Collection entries
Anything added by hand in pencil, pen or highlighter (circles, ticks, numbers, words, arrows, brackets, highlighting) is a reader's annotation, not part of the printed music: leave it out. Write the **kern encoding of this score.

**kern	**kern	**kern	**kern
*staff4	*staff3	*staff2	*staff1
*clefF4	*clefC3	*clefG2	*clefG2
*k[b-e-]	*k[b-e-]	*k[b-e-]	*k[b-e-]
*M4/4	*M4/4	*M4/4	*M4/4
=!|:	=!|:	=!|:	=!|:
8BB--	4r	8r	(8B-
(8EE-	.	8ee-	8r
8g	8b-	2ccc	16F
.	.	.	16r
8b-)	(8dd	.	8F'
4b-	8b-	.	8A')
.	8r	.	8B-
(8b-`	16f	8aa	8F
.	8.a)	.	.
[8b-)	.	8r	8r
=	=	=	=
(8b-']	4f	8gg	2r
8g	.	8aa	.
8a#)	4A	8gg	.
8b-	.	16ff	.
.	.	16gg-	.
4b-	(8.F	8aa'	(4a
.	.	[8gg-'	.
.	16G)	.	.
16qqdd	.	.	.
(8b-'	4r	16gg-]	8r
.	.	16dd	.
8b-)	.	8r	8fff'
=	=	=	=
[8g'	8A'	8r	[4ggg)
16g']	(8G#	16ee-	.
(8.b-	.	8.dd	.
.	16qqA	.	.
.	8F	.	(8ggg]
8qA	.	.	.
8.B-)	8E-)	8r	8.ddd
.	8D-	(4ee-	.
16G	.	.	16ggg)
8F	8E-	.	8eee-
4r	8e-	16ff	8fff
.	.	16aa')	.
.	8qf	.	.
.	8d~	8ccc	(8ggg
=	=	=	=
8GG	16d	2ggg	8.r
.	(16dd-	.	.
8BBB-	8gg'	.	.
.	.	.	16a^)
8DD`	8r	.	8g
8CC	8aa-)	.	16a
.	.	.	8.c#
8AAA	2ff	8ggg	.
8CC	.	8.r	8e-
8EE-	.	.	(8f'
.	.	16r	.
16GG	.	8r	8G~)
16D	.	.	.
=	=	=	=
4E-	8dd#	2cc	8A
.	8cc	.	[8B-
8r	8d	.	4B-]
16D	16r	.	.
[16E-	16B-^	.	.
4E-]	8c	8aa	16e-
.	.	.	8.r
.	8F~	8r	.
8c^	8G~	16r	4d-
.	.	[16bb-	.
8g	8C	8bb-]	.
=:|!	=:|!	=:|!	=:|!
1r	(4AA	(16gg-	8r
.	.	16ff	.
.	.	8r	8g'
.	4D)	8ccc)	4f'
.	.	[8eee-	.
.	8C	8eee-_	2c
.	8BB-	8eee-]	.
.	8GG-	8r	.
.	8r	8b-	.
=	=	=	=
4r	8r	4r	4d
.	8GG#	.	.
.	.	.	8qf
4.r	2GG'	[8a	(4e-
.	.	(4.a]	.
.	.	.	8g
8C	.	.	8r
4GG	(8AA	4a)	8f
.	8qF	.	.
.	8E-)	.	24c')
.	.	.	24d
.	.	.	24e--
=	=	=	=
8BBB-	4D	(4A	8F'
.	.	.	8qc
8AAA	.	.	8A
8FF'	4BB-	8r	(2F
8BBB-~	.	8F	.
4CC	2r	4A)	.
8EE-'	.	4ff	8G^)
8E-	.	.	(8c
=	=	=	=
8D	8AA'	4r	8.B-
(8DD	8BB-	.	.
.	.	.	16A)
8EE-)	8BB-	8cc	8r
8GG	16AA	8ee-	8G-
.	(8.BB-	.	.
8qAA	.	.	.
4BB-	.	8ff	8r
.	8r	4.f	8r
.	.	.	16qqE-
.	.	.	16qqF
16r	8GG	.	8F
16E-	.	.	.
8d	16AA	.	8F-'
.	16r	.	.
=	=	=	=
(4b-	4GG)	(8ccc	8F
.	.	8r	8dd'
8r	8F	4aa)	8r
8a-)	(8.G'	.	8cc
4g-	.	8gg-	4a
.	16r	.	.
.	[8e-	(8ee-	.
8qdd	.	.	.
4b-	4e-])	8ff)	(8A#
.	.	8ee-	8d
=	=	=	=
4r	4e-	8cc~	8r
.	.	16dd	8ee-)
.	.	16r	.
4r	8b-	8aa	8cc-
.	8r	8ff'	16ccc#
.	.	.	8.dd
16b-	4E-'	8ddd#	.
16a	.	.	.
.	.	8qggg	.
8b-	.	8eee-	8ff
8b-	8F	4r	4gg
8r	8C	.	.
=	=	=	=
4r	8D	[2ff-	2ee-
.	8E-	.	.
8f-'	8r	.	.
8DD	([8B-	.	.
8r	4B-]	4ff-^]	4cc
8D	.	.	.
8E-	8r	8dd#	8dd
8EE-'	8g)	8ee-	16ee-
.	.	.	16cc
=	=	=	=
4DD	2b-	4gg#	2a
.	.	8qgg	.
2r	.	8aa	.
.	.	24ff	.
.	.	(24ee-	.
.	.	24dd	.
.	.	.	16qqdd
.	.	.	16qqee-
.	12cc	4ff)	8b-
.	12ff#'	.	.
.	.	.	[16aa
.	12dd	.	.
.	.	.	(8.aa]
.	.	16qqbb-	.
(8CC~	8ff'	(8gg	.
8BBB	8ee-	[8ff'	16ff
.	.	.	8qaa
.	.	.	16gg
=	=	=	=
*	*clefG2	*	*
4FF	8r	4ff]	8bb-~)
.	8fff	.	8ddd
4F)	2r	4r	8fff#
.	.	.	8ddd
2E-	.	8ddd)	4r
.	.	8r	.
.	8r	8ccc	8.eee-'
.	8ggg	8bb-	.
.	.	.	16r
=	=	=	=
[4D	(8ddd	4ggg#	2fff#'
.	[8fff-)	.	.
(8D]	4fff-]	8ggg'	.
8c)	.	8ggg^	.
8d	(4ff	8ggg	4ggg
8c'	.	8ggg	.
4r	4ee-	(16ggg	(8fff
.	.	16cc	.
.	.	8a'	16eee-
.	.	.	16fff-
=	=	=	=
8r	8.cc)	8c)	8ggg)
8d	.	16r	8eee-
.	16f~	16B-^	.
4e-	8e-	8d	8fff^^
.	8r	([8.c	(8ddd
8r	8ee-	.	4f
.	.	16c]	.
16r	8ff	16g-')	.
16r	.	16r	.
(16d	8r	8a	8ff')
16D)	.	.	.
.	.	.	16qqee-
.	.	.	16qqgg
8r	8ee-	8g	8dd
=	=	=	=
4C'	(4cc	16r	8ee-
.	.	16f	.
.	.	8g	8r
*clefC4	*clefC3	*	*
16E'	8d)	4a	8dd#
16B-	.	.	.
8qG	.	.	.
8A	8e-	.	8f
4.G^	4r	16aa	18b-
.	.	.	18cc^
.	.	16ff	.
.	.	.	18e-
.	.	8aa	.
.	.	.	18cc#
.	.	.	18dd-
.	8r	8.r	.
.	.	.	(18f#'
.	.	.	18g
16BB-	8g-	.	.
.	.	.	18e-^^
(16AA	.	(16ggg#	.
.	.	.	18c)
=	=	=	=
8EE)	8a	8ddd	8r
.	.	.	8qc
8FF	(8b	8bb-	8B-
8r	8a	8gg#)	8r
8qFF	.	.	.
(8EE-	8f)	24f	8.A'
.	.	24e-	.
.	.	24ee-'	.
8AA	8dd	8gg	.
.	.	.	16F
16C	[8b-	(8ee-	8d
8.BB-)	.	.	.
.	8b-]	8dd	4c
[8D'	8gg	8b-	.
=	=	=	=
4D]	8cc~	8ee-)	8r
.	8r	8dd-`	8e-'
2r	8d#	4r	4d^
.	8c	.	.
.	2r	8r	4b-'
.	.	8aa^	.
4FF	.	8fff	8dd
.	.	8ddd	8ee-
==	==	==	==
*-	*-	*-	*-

EXERCISE DIRECTIONS: State how many of the lines above contain the string "kern", with case counting. Give only the number.

RESULT FOR THIS TASK: 2